[Exercise input Boundary: Start]
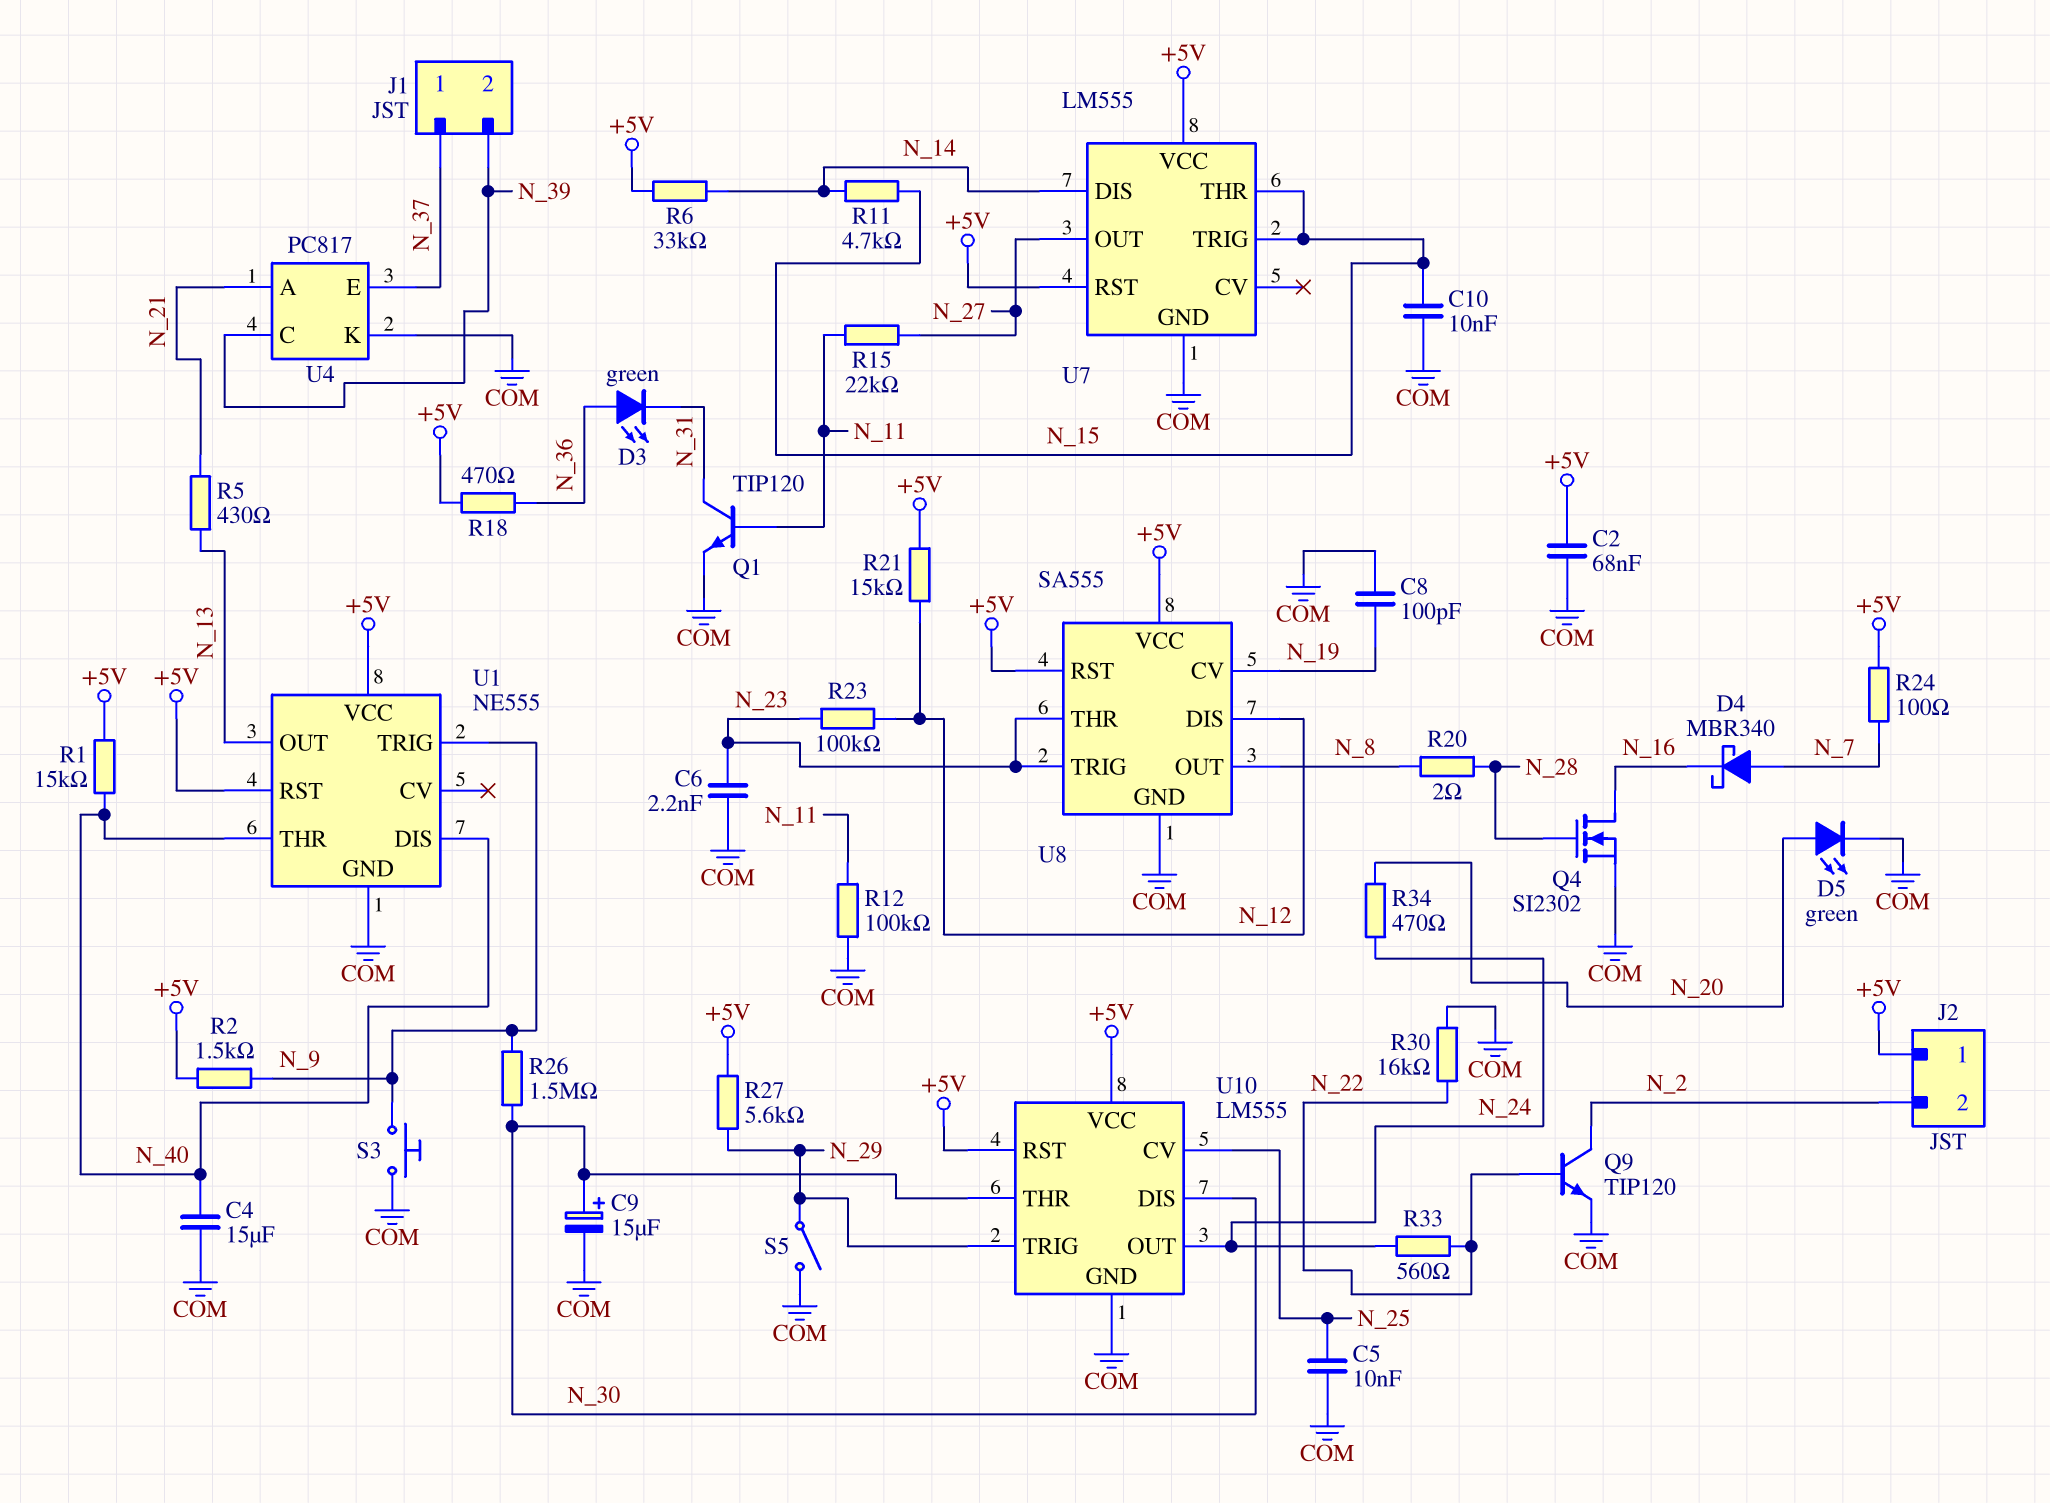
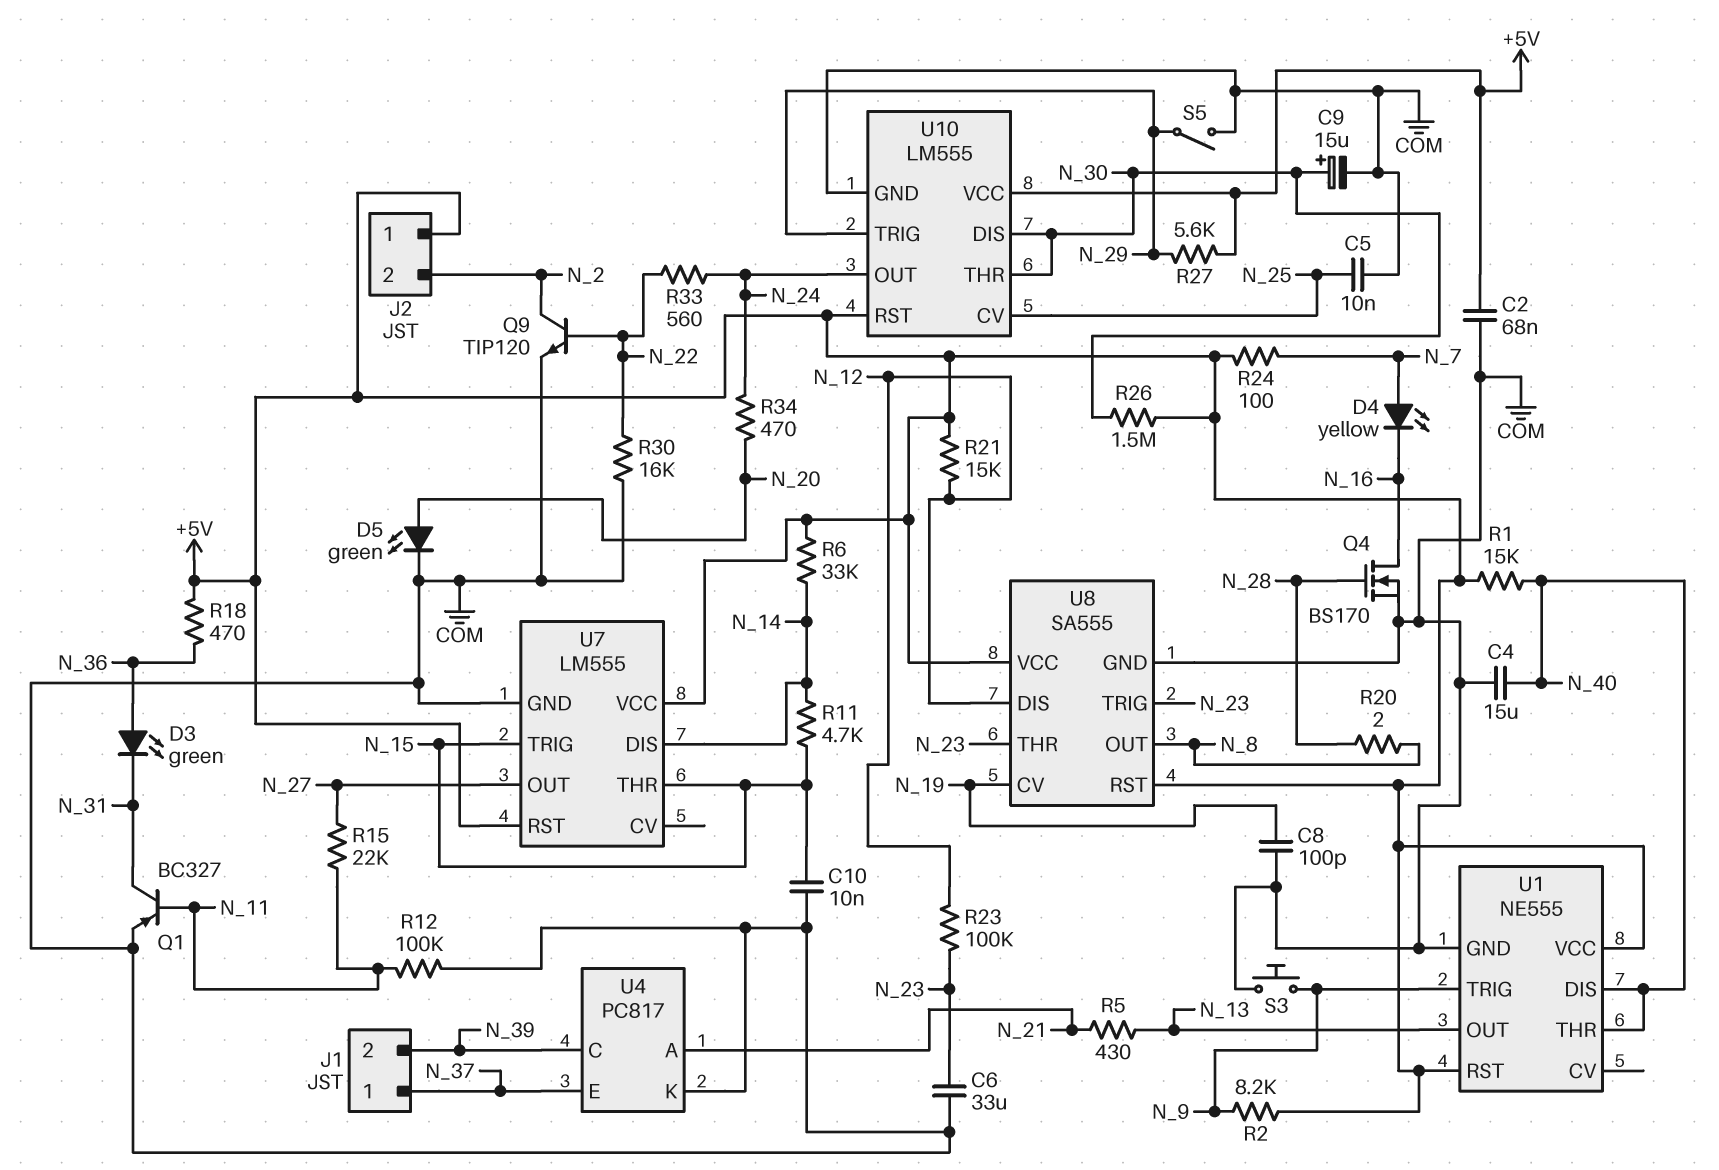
C6: 2.2nF (COM, N_23) -> 33uF (COM, N_23)
D4: schottky MBR340 (A N_7, K N_16) -> LED yellow (A N_7, K N_16)
Q1: NPN TIP120 (B N_11, C N_31, E COM) -> PNP BC327 (B N_11, C N_31, E COM)
Q4: NMOS SI2302 (G N_28, D N_16, S COM) -> NMOS BS170 (G N_28, D N_16, S COM)
R2: 1.5k (+5V, N_9) -> 8.2k (+5V, N_9)
R26: 1.5M (N_9, N_30) -> 1.5M (+5V, N_30)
[Exercise input Boundary: End]
> **Your assignment**
Copy out the data above to the letter, and keep every picture out of it.

> **Output for this exercise**
C6: 2.2nF (COM, N_23) -> 33uF (COM, N_23)
D4: schottky MBR340 (A N_7, K N_16) -> LED yellow (A N_7, K N_16)
Q1: NPN TIP120 (B N_11, C N_31, E COM) -> PNP BC327 (B N_11, C N_31, E COM)
Q4: NMOS SI2302 (G N_28, D N_16, S COM) -> NMOS BS170 (G N_28, D N_16, S COM)
R2: 1.5k (+5V, N_9) -> 8.2k (+5V, N_9)
R26: 1.5M (N_9, N_30) -> 1.5M (+5V, N_30)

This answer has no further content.